- About this task
Please set down every entry again exactly as it stands, without the pictures.

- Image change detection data
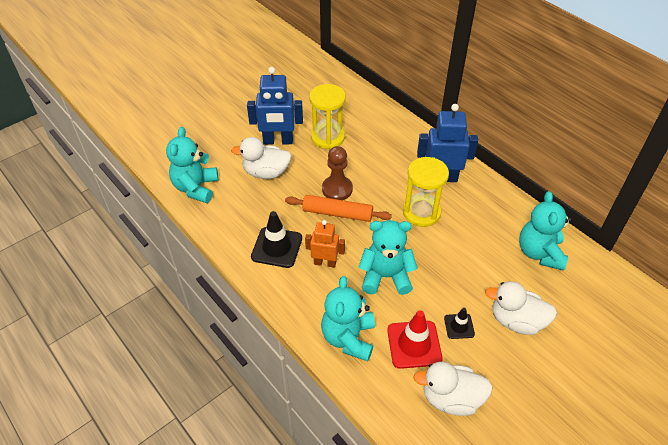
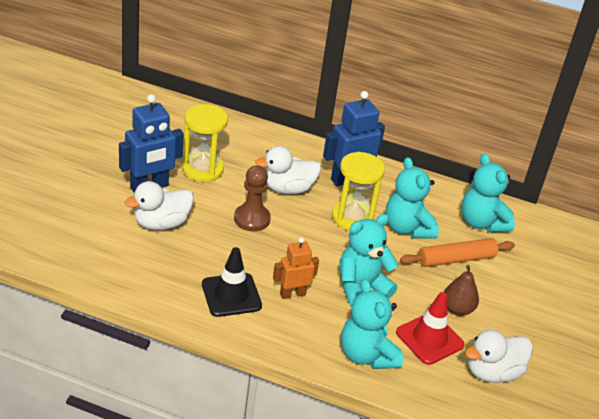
camera: 35 degrees left, 10 degrees down
(196, 188) = (90, 262): turquoise teddy bear -> turquoise teddy bear (407, 228)
(337, 213) = (270, 242): orange rolling pin -> orange rolling pin (456, 259)
(459, 326) = (457, 309): black traffic cone -> brown pear
(516, 321) = (501, 288): white duck -> white duck (287, 189)

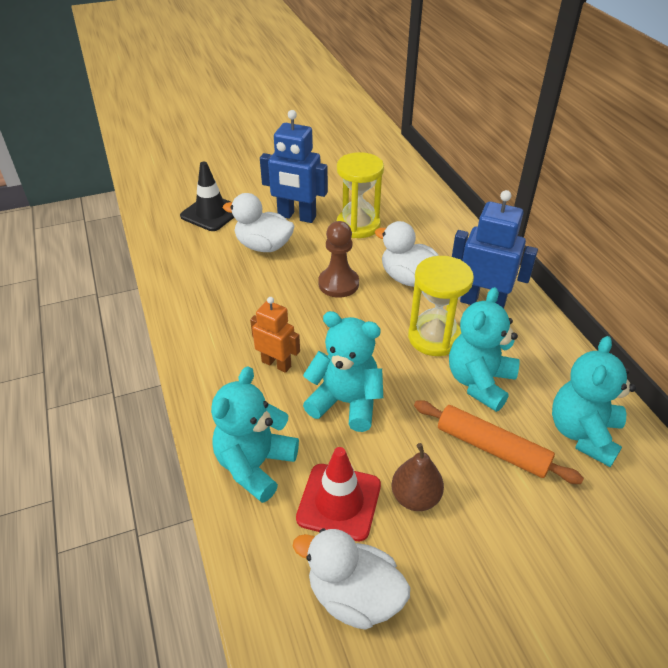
camera: 55 degrees right, 5 degrees up
(231, 295) = (228, 330): black traffic cone -> black traffic cone (211, 213)

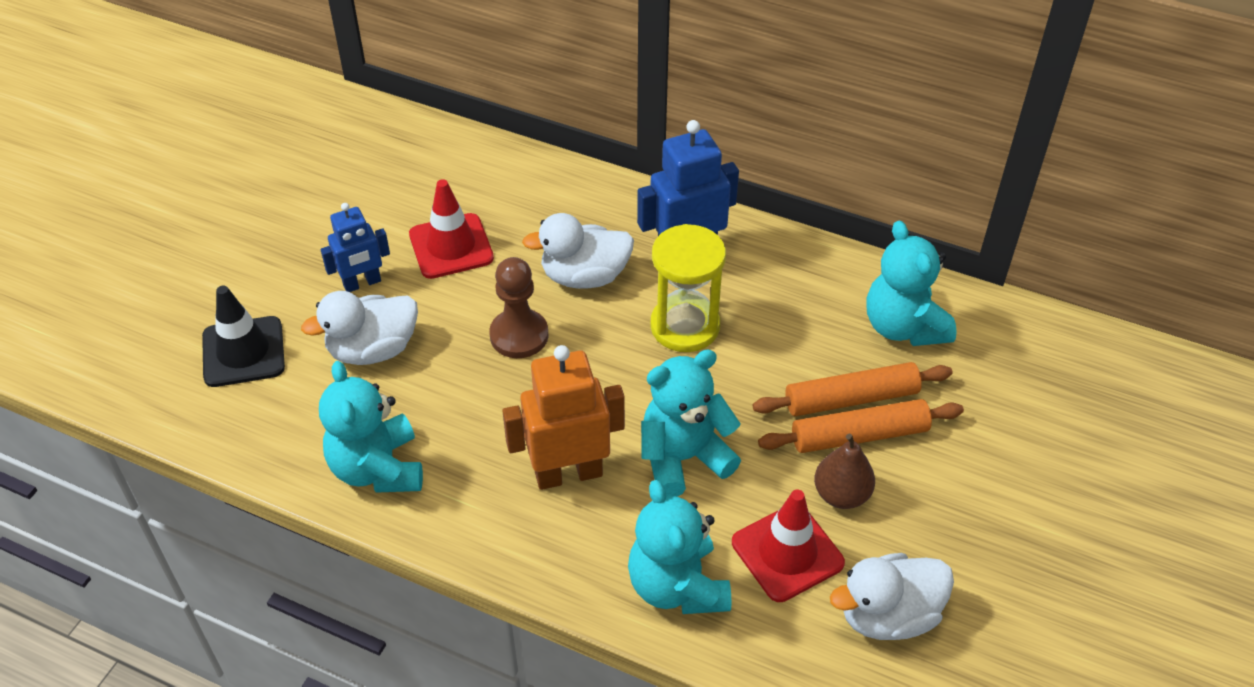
camera: 45 degrees left, 5 degrees up
(276, 364) = (568, 473): orange robot -> orange robot, size x1.60
(296, 216) = (362, 283): blue robot -> blue robot, size x0.63
(358, 225) = (451, 246): yellow hourglass -> red traffic cone
(471, 473) = (859, 435): none -> orange rolling pin
(479, 382) = (774, 342): turquoise teddy bear -> turquoise teddy bear (377, 468)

- Exercise output
camera: 35 degrees left, 10 degrees down
(196, 188) = (90, 262): turquoise teddy bear -> turquoise teddy bear (407, 228)
(337, 213) = (270, 242): orange rolling pin -> orange rolling pin (456, 259)
(459, 326) = (457, 309): black traffic cone -> brown pear
(516, 321) = (501, 288): white duck -> white duck (287, 189)

camera: 55 degrees right, 5 degrees up
(231, 295) = (228, 330): black traffic cone -> black traffic cone (211, 213)

camera: 45 degrees left, 5 degrees up
(276, 364) = (568, 473): orange robot -> orange robot, size x1.60
(296, 216) = (362, 283): blue robot -> blue robot, size x0.63
(358, 225) = (451, 246): yellow hourglass -> red traffic cone
(471, 473) = (859, 435): none -> orange rolling pin
(479, 382) = (774, 342): turquoise teddy bear -> turquoise teddy bear (377, 468)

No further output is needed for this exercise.